> _ABOUT THIS TASK_: Instruction for the entries below: return the part that opens with the line containing "KEYS3 pin K2: D7 -> D0" and closes with the line containing "MIC pin VCC: 3V3 -> 5V", exactly, and no pictures.
START AVAILABLE RECORDS
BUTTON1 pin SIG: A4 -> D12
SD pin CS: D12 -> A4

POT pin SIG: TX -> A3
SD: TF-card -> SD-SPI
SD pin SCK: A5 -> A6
END AVAILABLE RECORDS
START AVAILABLE RECORDS
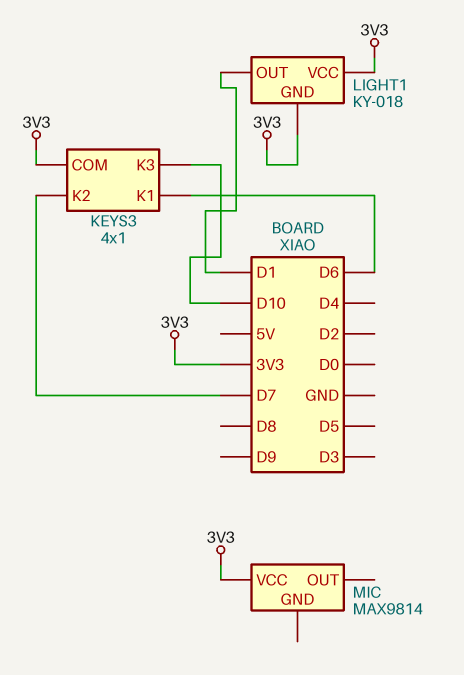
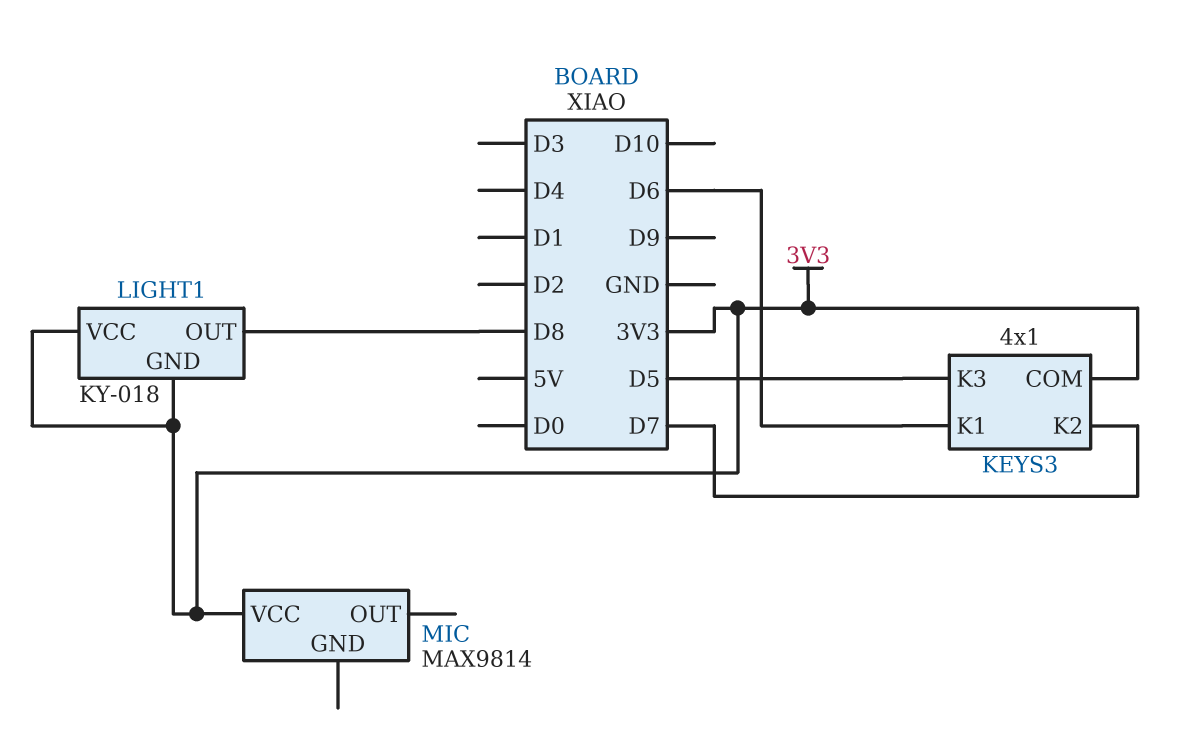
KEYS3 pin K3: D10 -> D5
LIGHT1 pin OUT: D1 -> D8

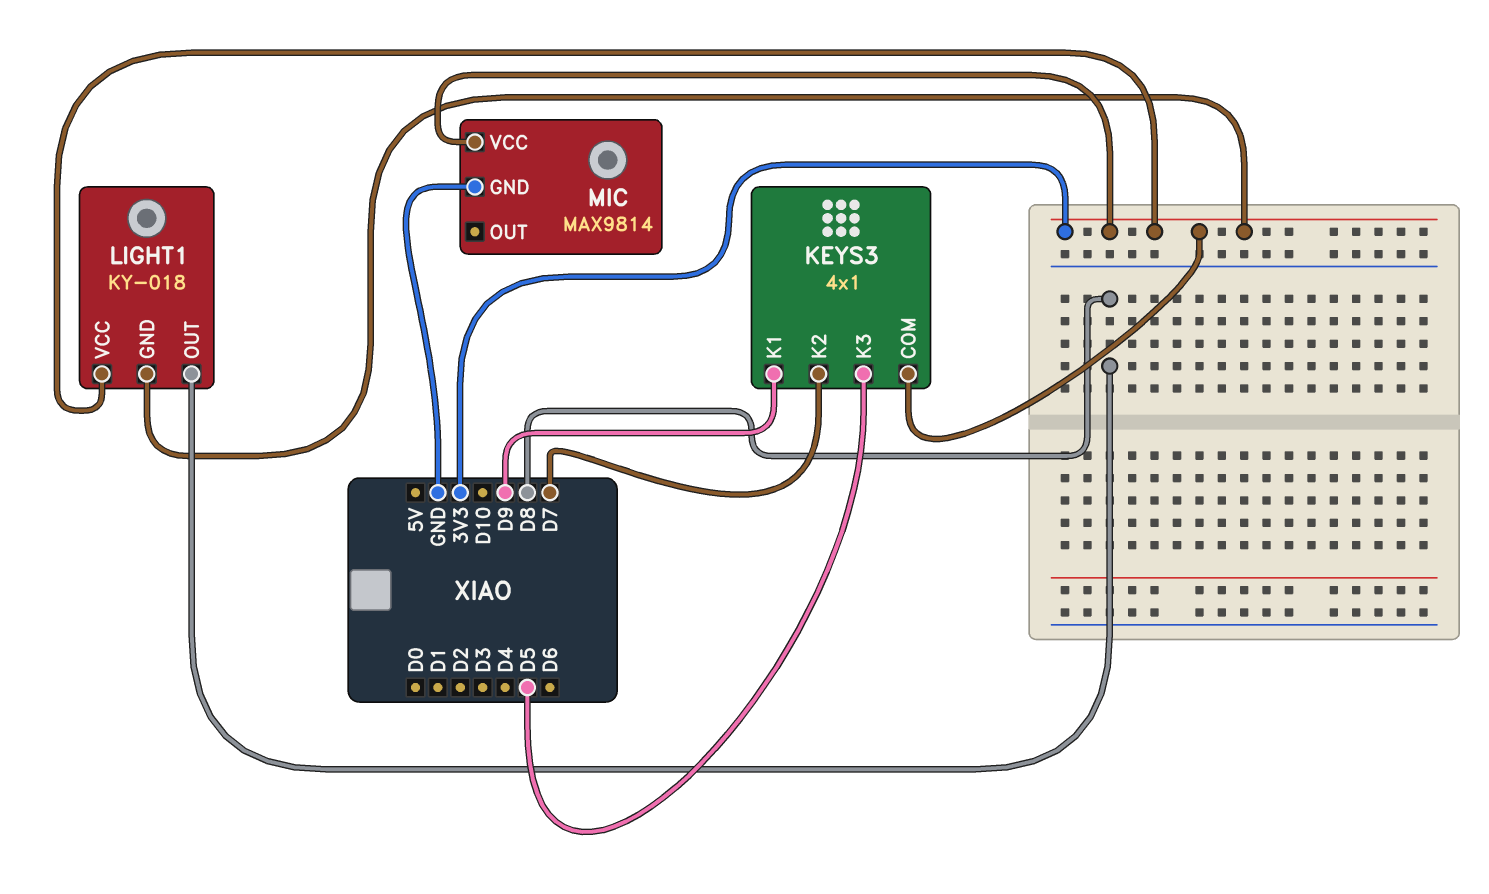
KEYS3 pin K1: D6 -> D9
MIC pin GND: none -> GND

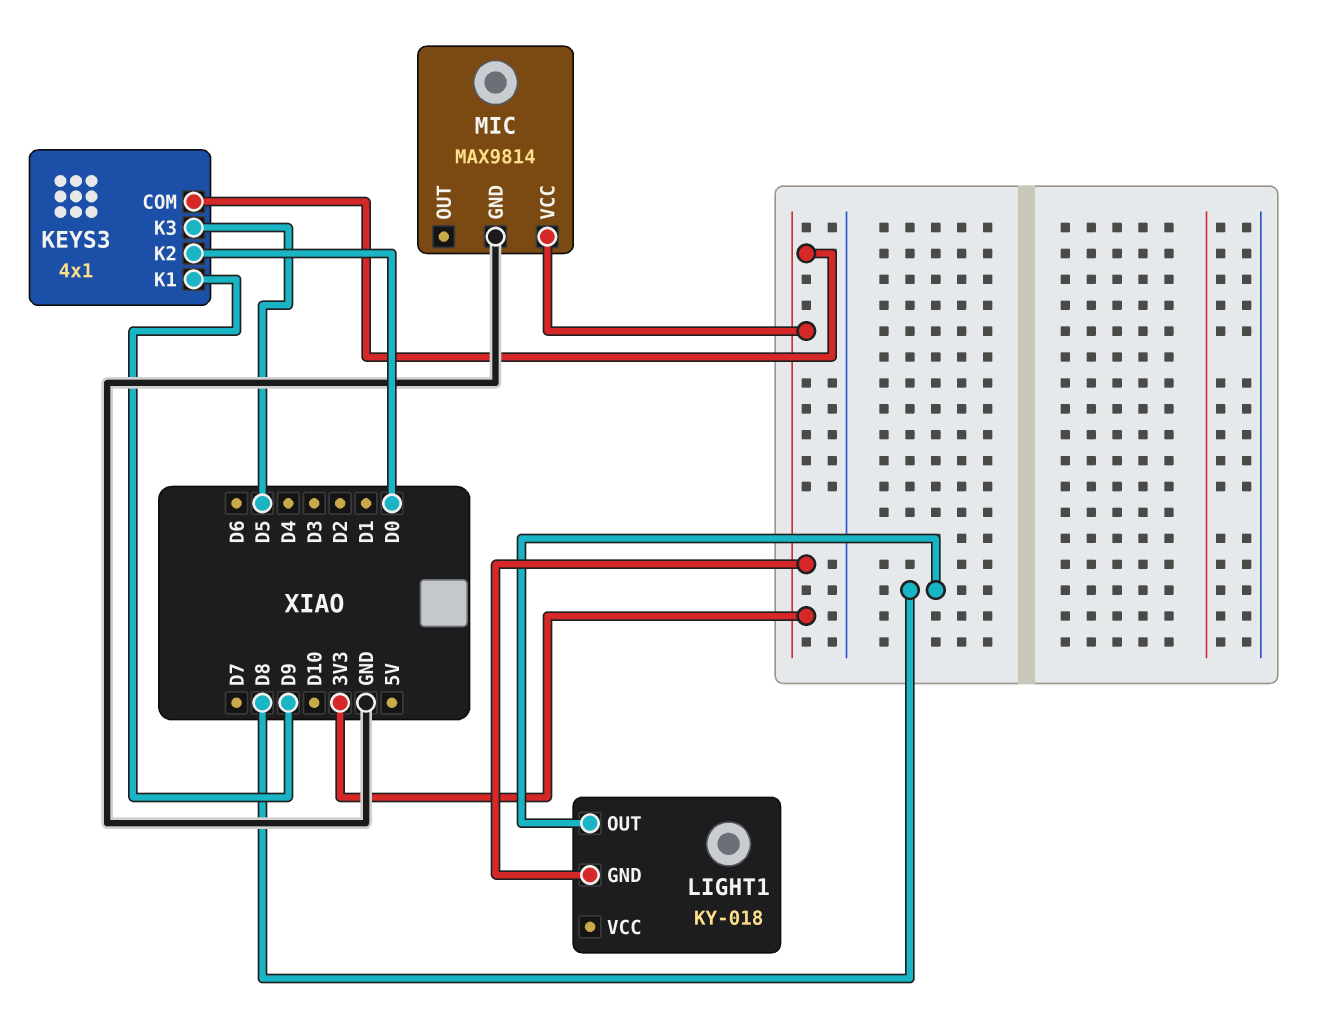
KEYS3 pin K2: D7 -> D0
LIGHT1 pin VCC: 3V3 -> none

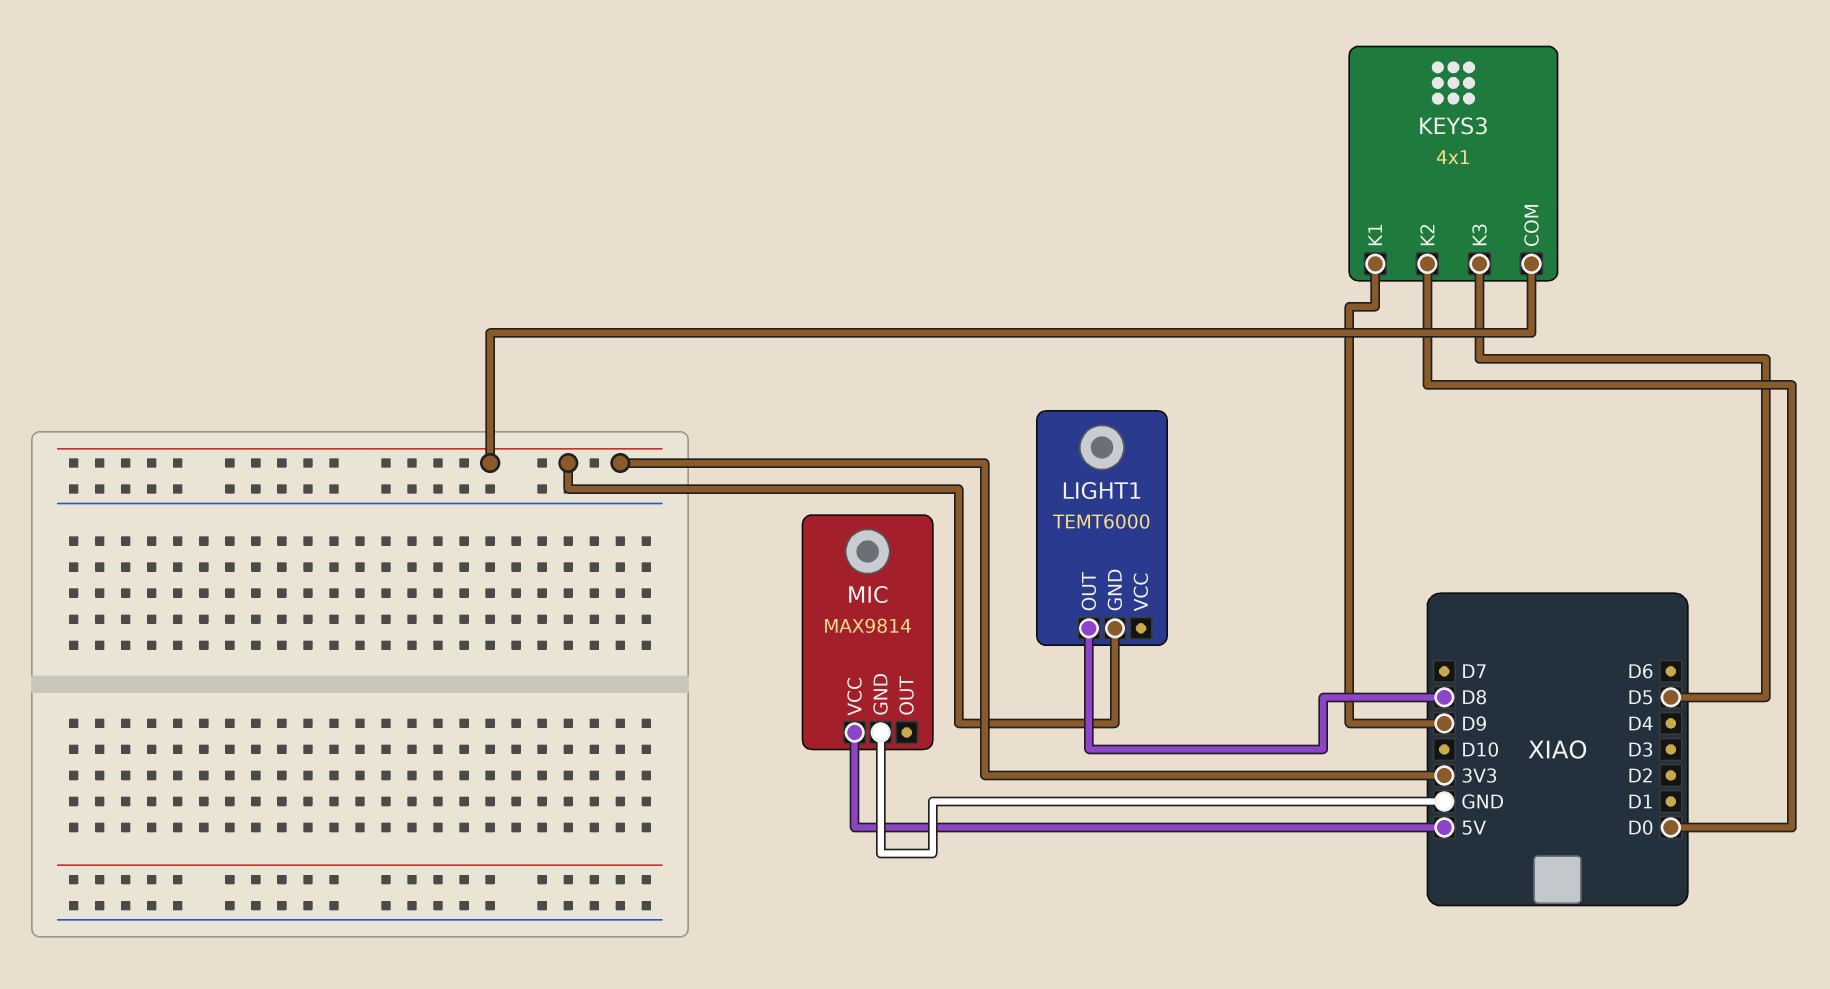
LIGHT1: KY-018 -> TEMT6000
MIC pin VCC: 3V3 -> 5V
END AVAILABLE RECORDS
> _TASK OUTPUT_:
KEYS3 pin K2: D7 -> D0
LIGHT1 pin VCC: 3V3 -> none

LIGHT1: KY-018 -> TEMT6000
MIC pin VCC: 3V3 -> 5V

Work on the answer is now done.